*** Opening Source material ***
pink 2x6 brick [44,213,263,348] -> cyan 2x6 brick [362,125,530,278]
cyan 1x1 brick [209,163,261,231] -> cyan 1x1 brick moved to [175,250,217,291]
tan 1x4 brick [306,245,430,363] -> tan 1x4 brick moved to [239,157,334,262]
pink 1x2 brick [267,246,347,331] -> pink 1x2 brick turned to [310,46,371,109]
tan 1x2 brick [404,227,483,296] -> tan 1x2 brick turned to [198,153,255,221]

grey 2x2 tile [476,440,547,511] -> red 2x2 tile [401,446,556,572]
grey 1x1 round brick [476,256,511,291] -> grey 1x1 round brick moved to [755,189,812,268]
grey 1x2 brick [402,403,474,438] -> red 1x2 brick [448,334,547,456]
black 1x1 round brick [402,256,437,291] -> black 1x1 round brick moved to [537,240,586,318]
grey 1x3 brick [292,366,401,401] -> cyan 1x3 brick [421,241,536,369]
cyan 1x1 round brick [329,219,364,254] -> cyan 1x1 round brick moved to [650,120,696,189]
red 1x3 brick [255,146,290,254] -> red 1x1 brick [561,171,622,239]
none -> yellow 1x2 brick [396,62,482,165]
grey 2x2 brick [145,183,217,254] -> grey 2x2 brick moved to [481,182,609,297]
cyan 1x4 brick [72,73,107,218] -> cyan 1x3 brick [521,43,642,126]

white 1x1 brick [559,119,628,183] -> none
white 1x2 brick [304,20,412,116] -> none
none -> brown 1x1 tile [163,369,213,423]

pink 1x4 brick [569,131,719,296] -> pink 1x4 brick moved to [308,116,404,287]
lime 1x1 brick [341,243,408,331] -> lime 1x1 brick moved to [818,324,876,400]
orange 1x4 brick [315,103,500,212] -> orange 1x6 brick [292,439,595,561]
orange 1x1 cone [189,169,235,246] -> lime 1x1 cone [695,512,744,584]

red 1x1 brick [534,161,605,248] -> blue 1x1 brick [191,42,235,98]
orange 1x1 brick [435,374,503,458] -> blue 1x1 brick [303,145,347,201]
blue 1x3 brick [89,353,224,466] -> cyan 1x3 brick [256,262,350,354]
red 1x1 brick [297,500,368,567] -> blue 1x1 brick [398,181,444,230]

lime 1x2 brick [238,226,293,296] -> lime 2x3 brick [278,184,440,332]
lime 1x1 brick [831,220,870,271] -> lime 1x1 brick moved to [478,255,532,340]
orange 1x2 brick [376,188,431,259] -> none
*** Closing Source material ***
Job item: If a line of the data holds the string "orange", list it.

Reply to the exercise:
orange 1x4 brick [315,103,500,212] -> orange 1x6 brick [292,439,595,561]
orange 1x1 cone [189,169,235,246] -> lime 1x1 cone [695,512,744,584]
orange 1x1 brick [435,374,503,458] -> blue 1x1 brick [303,145,347,201]
orange 1x2 brick [376,188,431,259] -> none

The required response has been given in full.